- THE DATA -
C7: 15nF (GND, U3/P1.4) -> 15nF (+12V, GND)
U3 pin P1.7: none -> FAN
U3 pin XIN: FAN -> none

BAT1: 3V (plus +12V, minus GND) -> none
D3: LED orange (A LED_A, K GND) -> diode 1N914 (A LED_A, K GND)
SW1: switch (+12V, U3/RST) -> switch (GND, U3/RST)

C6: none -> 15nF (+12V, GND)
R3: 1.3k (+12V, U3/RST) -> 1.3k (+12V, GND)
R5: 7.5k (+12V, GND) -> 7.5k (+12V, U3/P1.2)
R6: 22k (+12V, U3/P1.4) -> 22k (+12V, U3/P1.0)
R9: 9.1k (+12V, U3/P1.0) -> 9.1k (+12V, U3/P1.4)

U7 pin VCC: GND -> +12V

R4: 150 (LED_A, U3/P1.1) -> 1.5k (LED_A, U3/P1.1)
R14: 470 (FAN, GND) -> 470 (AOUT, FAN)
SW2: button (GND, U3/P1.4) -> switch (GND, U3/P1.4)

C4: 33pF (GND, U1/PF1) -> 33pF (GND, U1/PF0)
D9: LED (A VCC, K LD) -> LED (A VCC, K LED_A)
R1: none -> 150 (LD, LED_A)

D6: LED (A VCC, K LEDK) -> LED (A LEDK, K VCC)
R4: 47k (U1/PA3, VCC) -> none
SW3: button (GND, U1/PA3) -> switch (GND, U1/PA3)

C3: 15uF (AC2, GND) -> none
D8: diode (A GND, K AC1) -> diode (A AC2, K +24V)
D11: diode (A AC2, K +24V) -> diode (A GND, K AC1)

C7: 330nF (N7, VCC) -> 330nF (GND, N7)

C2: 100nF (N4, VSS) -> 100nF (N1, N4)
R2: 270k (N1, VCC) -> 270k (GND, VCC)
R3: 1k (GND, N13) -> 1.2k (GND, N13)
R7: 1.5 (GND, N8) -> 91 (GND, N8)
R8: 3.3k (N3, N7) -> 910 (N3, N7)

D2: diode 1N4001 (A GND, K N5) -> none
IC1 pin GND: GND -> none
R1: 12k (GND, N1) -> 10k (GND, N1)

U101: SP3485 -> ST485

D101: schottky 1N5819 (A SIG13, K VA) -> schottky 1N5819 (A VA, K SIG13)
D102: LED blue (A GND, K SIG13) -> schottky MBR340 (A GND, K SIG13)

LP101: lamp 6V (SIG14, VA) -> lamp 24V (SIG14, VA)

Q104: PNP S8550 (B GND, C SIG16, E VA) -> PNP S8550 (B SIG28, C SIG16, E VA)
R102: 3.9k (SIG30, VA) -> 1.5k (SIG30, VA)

- WHAT YOU NEED TO DO -
Find how many lines of the listing include the string "schottky" and give that number, nothing else.

- TASK SOLUTION -
2